### Prompt
Repeat all of the entries, please, keeping each line exact.

### Data
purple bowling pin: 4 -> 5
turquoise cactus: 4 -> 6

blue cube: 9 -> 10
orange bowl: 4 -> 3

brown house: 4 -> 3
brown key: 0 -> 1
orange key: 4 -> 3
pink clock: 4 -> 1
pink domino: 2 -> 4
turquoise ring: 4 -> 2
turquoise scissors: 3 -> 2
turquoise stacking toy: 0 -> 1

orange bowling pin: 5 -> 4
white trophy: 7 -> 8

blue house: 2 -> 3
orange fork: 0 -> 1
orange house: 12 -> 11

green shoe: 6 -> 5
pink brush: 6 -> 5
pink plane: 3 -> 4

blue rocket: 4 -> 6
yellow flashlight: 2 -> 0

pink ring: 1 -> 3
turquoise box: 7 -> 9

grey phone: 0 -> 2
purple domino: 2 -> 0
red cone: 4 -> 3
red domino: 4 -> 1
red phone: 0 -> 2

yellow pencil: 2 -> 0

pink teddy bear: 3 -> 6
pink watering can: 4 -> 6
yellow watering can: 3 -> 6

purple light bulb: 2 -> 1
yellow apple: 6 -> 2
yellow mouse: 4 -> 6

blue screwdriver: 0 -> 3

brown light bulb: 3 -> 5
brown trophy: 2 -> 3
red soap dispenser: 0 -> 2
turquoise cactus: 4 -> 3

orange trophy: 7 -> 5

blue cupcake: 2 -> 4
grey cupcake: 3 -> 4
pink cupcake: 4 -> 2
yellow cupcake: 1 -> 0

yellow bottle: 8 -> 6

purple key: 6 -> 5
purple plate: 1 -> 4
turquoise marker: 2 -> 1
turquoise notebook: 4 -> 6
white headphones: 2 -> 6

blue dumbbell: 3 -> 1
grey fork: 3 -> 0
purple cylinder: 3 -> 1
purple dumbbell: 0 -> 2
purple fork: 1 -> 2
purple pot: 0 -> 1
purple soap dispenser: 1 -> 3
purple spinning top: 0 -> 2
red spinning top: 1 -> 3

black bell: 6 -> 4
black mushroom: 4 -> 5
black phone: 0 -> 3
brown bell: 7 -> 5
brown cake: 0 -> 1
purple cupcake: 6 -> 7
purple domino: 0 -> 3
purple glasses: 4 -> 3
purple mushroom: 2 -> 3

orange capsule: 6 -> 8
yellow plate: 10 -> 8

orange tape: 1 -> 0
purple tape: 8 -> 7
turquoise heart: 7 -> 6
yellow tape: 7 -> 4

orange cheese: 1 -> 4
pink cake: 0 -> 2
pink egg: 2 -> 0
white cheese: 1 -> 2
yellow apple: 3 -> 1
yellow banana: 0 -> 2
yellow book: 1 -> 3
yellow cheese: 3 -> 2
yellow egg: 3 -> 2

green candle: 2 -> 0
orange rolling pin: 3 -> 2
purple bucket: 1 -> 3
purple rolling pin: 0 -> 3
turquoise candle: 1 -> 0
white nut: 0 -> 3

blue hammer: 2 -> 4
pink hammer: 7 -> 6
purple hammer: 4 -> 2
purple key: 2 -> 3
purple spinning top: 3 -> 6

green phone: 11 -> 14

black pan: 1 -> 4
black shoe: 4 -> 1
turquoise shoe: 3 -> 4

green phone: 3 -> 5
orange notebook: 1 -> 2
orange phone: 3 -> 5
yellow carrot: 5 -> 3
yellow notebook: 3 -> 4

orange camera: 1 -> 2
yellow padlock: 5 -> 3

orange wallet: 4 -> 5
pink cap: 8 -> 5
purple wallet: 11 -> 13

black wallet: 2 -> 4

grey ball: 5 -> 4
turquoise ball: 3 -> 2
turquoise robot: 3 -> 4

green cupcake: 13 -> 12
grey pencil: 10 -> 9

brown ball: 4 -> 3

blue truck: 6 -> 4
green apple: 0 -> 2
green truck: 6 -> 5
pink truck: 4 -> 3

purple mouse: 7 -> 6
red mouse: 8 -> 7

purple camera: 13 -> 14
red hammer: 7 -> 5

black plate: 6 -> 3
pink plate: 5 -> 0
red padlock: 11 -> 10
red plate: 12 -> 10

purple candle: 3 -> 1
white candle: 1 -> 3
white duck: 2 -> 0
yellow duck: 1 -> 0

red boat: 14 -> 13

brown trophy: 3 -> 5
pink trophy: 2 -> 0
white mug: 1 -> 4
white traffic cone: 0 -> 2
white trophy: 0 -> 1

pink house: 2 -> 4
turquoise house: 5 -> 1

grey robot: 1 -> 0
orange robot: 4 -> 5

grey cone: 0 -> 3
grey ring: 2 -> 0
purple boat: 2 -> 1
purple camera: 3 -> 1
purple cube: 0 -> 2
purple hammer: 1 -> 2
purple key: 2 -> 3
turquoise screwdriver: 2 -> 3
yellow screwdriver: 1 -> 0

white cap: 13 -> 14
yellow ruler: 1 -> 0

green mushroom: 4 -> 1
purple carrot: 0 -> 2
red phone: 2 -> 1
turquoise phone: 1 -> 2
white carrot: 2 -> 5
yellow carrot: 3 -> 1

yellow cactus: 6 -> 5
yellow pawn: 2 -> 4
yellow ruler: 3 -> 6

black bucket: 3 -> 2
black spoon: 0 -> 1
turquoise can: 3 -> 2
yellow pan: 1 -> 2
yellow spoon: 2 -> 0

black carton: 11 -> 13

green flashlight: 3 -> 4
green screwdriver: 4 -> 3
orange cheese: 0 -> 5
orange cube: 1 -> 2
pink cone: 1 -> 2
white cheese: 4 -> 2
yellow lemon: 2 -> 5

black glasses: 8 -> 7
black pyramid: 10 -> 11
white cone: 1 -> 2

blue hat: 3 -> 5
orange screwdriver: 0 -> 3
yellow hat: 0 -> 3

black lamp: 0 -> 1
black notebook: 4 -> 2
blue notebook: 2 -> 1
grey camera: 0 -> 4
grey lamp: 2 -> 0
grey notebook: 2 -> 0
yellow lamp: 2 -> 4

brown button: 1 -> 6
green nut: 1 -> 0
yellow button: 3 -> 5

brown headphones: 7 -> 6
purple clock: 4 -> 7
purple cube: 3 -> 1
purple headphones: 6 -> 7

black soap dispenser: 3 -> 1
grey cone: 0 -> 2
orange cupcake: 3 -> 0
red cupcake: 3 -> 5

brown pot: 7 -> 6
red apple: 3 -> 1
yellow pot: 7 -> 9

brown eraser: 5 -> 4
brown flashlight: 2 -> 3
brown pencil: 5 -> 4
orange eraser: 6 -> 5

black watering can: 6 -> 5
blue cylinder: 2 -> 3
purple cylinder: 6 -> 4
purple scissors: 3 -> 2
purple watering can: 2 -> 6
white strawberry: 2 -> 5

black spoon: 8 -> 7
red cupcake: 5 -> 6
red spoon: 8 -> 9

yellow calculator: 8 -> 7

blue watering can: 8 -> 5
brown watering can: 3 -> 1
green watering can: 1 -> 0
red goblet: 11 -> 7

### Answer to the problem
purple bowling pin: 4 -> 5
turquoise cactus: 4 -> 6

blue cube: 9 -> 10
orange bowl: 4 -> 3

brown house: 4 -> 3
brown key: 0 -> 1
orange key: 4 -> 3
pink clock: 4 -> 1
pink domino: 2 -> 4
turquoise ring: 4 -> 2
turquoise scissors: 3 -> 2
turquoise stacking toy: 0 -> 1

orange bowling pin: 5 -> 4
white trophy: 7 -> 8

blue house: 2 -> 3
orange fork: 0 -> 1
orange house: 12 -> 11

green shoe: 6 -> 5
pink brush: 6 -> 5
pink plane: 3 -> 4

blue rocket: 4 -> 6
yellow flashlight: 2 -> 0

pink ring: 1 -> 3
turquoise box: 7 -> 9

grey phone: 0 -> 2
purple domino: 2 -> 0
red cone: 4 -> 3
red domino: 4 -> 1
red phone: 0 -> 2

yellow pencil: 2 -> 0

pink teddy bear: 3 -> 6
pink watering can: 4 -> 6
yellow watering can: 3 -> 6

purple light bulb: 2 -> 1
yellow apple: 6 -> 2
yellow mouse: 4 -> 6

blue screwdriver: 0 -> 3

brown light bulb: 3 -> 5
brown trophy: 2 -> 3
red soap dispenser: 0 -> 2
turquoise cactus: 4 -> 3

orange trophy: 7 -> 5

blue cupcake: 2 -> 4
grey cupcake: 3 -> 4
pink cupcake: 4 -> 2
yellow cupcake: 1 -> 0

yellow bottle: 8 -> 6

purple key: 6 -> 5
purple plate: 1 -> 4
turquoise marker: 2 -> 1
turquoise notebook: 4 -> 6
white headphones: 2 -> 6

blue dumbbell: 3 -> 1
grey fork: 3 -> 0
purple cylinder: 3 -> 1
purple dumbbell: 0 -> 2
purple fork: 1 -> 2
purple pot: 0 -> 1
purple soap dispenser: 1 -> 3
purple spinning top: 0 -> 2
red spinning top: 1 -> 3

black bell: 6 -> 4
black mushroom: 4 -> 5
black phone: 0 -> 3
brown bell: 7 -> 5
brown cake: 0 -> 1
purple cupcake: 6 -> 7
purple domino: 0 -> 3
purple glasses: 4 -> 3
purple mushroom: 2 -> 3

orange capsule: 6 -> 8
yellow plate: 10 -> 8

orange tape: 1 -> 0
purple tape: 8 -> 7
turquoise heart: 7 -> 6
yellow tape: 7 -> 4

orange cheese: 1 -> 4
pink cake: 0 -> 2
pink egg: 2 -> 0
white cheese: 1 -> 2
yellow apple: 3 -> 1
yellow banana: 0 -> 2
yellow book: 1 -> 3
yellow cheese: 3 -> 2
yellow egg: 3 -> 2

green candle: 2 -> 0
orange rolling pin: 3 -> 2
purple bucket: 1 -> 3
purple rolling pin: 0 -> 3
turquoise candle: 1 -> 0
white nut: 0 -> 3

blue hammer: 2 -> 4
pink hammer: 7 -> 6
purple hammer: 4 -> 2
purple key: 2 -> 3
purple spinning top: 3 -> 6

green phone: 11 -> 14

black pan: 1 -> 4
black shoe: 4 -> 1
turquoise shoe: 3 -> 4

green phone: 3 -> 5
orange notebook: 1 -> 2
orange phone: 3 -> 5
yellow carrot: 5 -> 3
yellow notebook: 3 -> 4

orange camera: 1 -> 2
yellow padlock: 5 -> 3

orange wallet: 4 -> 5
pink cap: 8 -> 5
purple wallet: 11 -> 13

black wallet: 2 -> 4

grey ball: 5 -> 4
turquoise ball: 3 -> 2
turquoise robot: 3 -> 4

green cupcake: 13 -> 12
grey pencil: 10 -> 9

brown ball: 4 -> 3

blue truck: 6 -> 4
green apple: 0 -> 2
green truck: 6 -> 5
pink truck: 4 -> 3

purple mouse: 7 -> 6
red mouse: 8 -> 7

purple camera: 13 -> 14
red hammer: 7 -> 5

black plate: 6 -> 3
pink plate: 5 -> 0
red padlock: 11 -> 10
red plate: 12 -> 10

purple candle: 3 -> 1
white candle: 1 -> 3
white duck: 2 -> 0
yellow duck: 1 -> 0

red boat: 14 -> 13

brown trophy: 3 -> 5
pink trophy: 2 -> 0
white mug: 1 -> 4
white traffic cone: 0 -> 2
white trophy: 0 -> 1

pink house: 2 -> 4
turquoise house: 5 -> 1

grey robot: 1 -> 0
orange robot: 4 -> 5

grey cone: 0 -> 3
grey ring: 2 -> 0
purple boat: 2 -> 1
purple camera: 3 -> 1
purple cube: 0 -> 2
purple hammer: 1 -> 2
purple key: 2 -> 3
turquoise screwdriver: 2 -> 3
yellow screwdriver: 1 -> 0

white cap: 13 -> 14
yellow ruler: 1 -> 0

green mushroom: 4 -> 1
purple carrot: 0 -> 2
red phone: 2 -> 1
turquoise phone: 1 -> 2
white carrot: 2 -> 5
yellow carrot: 3 -> 1

yellow cactus: 6 -> 5
yellow pawn: 2 -> 4
yellow ruler: 3 -> 6

black bucket: 3 -> 2
black spoon: 0 -> 1
turquoise can: 3 -> 2
yellow pan: 1 -> 2
yellow spoon: 2 -> 0

black carton: 11 -> 13

green flashlight: 3 -> 4
green screwdriver: 4 -> 3
orange cheese: 0 -> 5
orange cube: 1 -> 2
pink cone: 1 -> 2
white cheese: 4 -> 2
yellow lemon: 2 -> 5

black glasses: 8 -> 7
black pyramid: 10 -> 11
white cone: 1 -> 2

blue hat: 3 -> 5
orange screwdriver: 0 -> 3
yellow hat: 0 -> 3

black lamp: 0 -> 1
black notebook: 4 -> 2
blue notebook: 2 -> 1
grey camera: 0 -> 4
grey lamp: 2 -> 0
grey notebook: 2 -> 0
yellow lamp: 2 -> 4

brown button: 1 -> 6
green nut: 1 -> 0
yellow button: 3 -> 5

brown headphones: 7 -> 6
purple clock: 4 -> 7
purple cube: 3 -> 1
purple headphones: 6 -> 7

black soap dispenser: 3 -> 1
grey cone: 0 -> 2
orange cupcake: 3 -> 0
red cupcake: 3 -> 5

brown pot: 7 -> 6
red apple: 3 -> 1
yellow pot: 7 -> 9

brown eraser: 5 -> 4
brown flashlight: 2 -> 3
brown pencil: 5 -> 4
orange eraser: 6 -> 5

black watering can: 6 -> 5
blue cylinder: 2 -> 3
purple cylinder: 6 -> 4
purple scissors: 3 -> 2
purple watering can: 2 -> 6
white strawberry: 2 -> 5

black spoon: 8 -> 7
red cupcake: 5 -> 6
red spoon: 8 -> 9

yellow calculator: 8 -> 7

blue watering can: 8 -> 5
brown watering can: 3 -> 1
green watering can: 1 -> 0
red goblet: 11 -> 7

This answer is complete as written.